The records —
++++++++
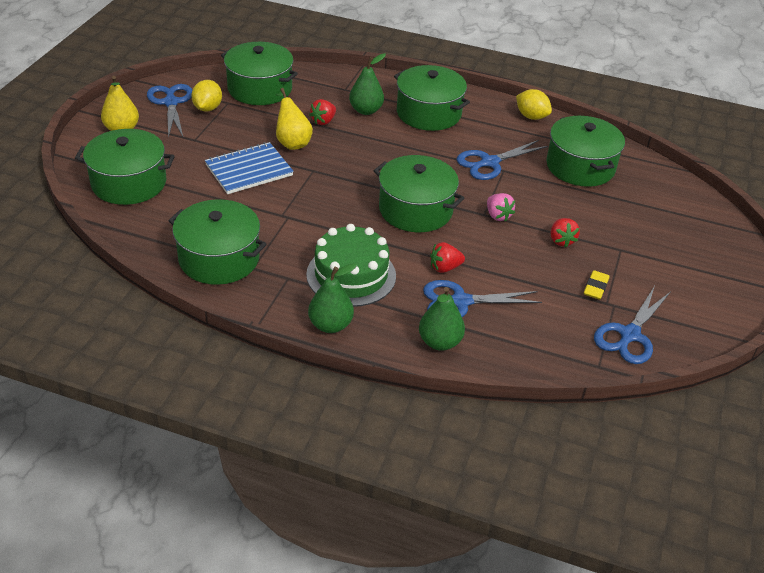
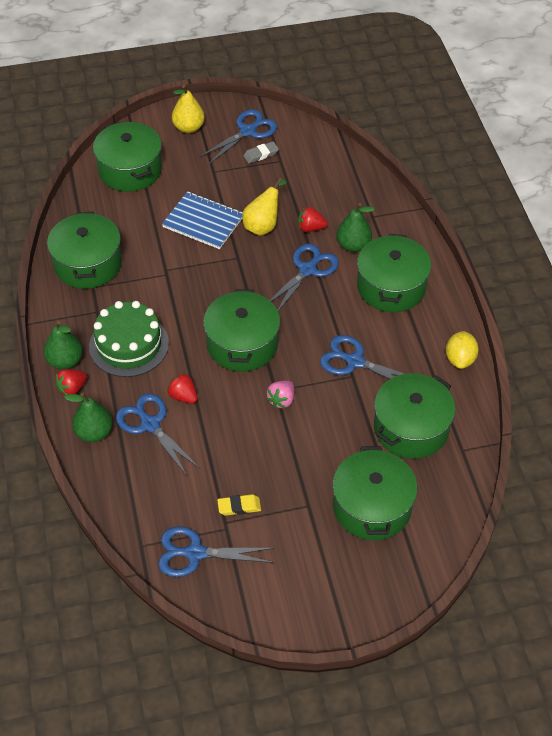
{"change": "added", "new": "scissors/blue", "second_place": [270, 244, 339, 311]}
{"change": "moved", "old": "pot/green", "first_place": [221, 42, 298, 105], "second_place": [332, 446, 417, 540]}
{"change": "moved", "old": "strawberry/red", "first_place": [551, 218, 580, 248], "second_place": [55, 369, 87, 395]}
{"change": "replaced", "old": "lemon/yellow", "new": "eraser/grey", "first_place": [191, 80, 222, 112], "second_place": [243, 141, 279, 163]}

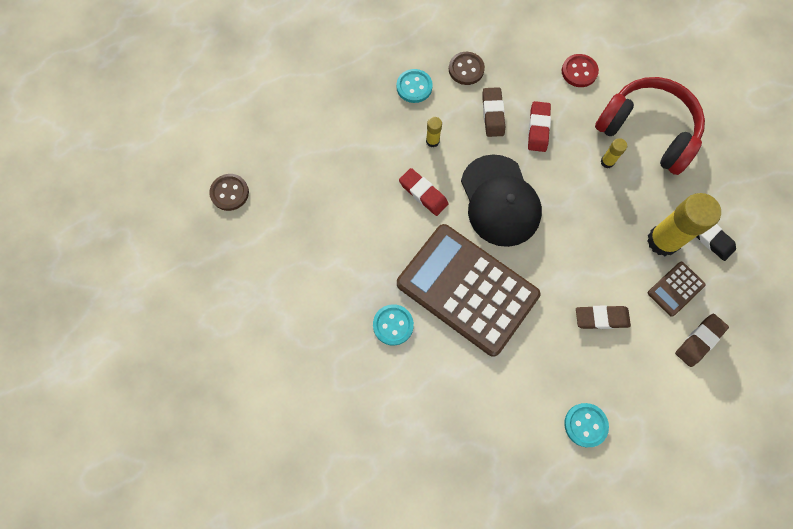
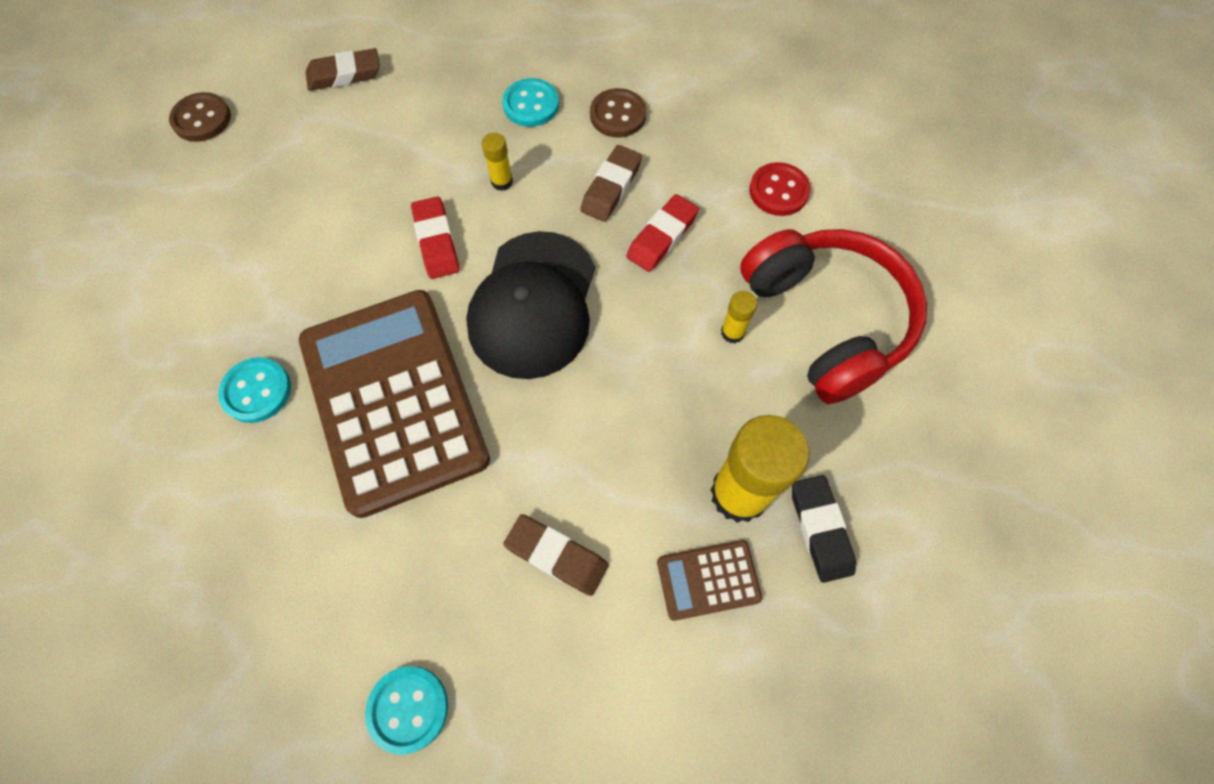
{"change": "moved", "old": "eraser/brown", "first_place": [675, 314, 729, 367], "second_place": [306, 48, 380, 91]}

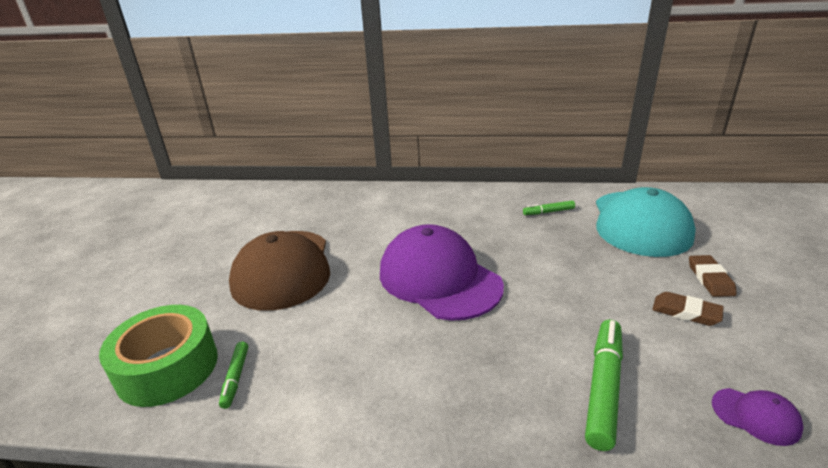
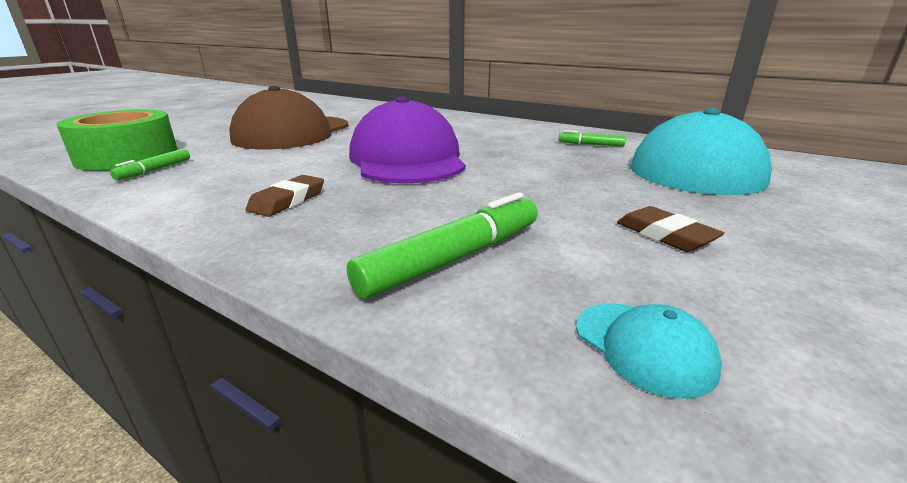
{"change": "moved", "old": "eraser/brown", "first_place": [689, 255, 737, 297], "second_place": [246, 175, 324, 217]}
{"change": "recoloured", "old": "cap/purple", "new": "cap/turquoise", "first_place": [712, 388, 804, 446], "second_place": [576, 303, 722, 399]}

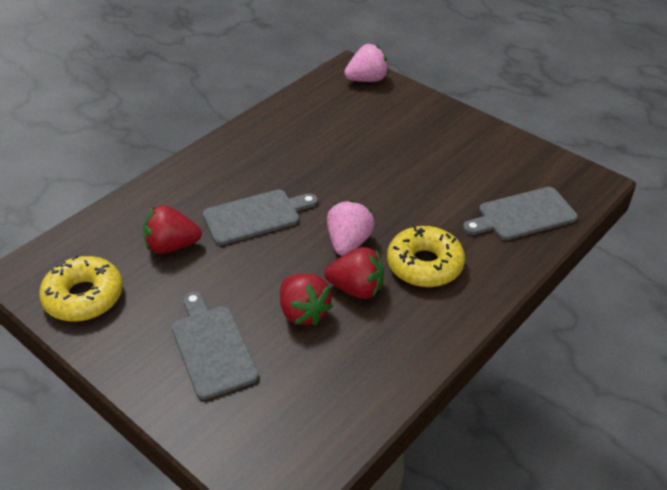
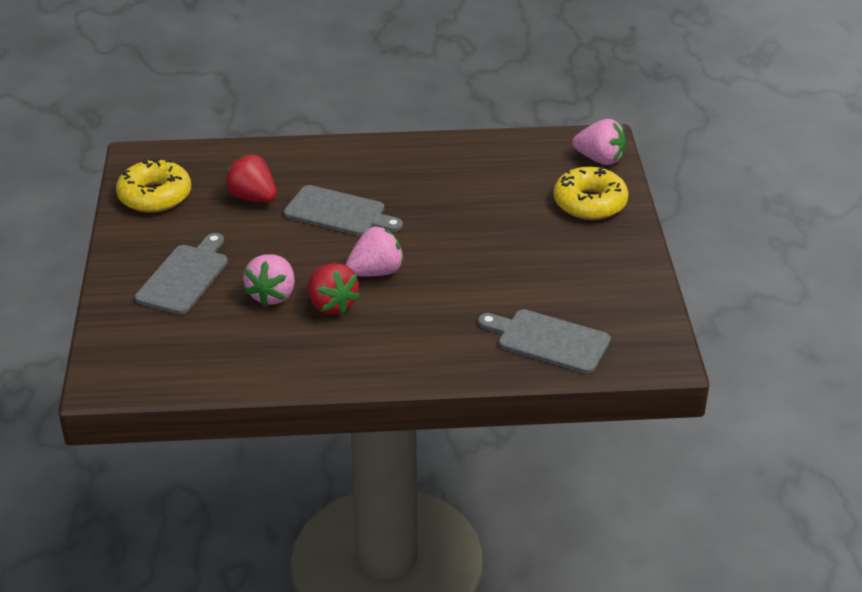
{"change": "moved", "old": "donut/yellow", "first_place": [387, 226, 465, 287], "second_place": [553, 166, 629, 220]}
{"change": "recoloured", "old": "strawberry/red", "new": "strawberry/pink", "first_place": [280, 274, 333, 326], "second_place": [243, 254, 295, 306]}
++++++++
What needs to be done — Produce a word-for-word copy of the records, omitting all images.

Task output —
{"change": "added", "new": "scissors/blue", "second_place": [270, 244, 339, 311]}
{"change": "moved", "old": "pot/green", "first_place": [221, 42, 298, 105], "second_place": [332, 446, 417, 540]}
{"change": "moved", "old": "strawberry/red", "first_place": [551, 218, 580, 248], "second_place": [55, 369, 87, 395]}
{"change": "replaced", "old": "lemon/yellow", "new": "eraser/grey", "first_place": [191, 80, 222, 112], "second_place": [243, 141, 279, 163]}

{"change": "moved", "old": "eraser/brown", "first_place": [675, 314, 729, 367], "second_place": [306, 48, 380, 91]}

{"change": "moved", "old": "eraser/brown", "first_place": [689, 255, 737, 297], "second_place": [246, 175, 324, 217]}
{"change": "recoloured", "old": "cap/purple", "new": "cap/turquoise", "first_place": [712, 388, 804, 446], "second_place": [576, 303, 722, 399]}

{"change": "moved", "old": "donut/yellow", "first_place": [387, 226, 465, 287], "second_place": [553, 166, 629, 220]}
{"change": "recoloured", "old": "strawberry/red", "new": "strawberry/pink", "first_place": [280, 274, 333, 326], "second_place": [243, 254, 295, 306]}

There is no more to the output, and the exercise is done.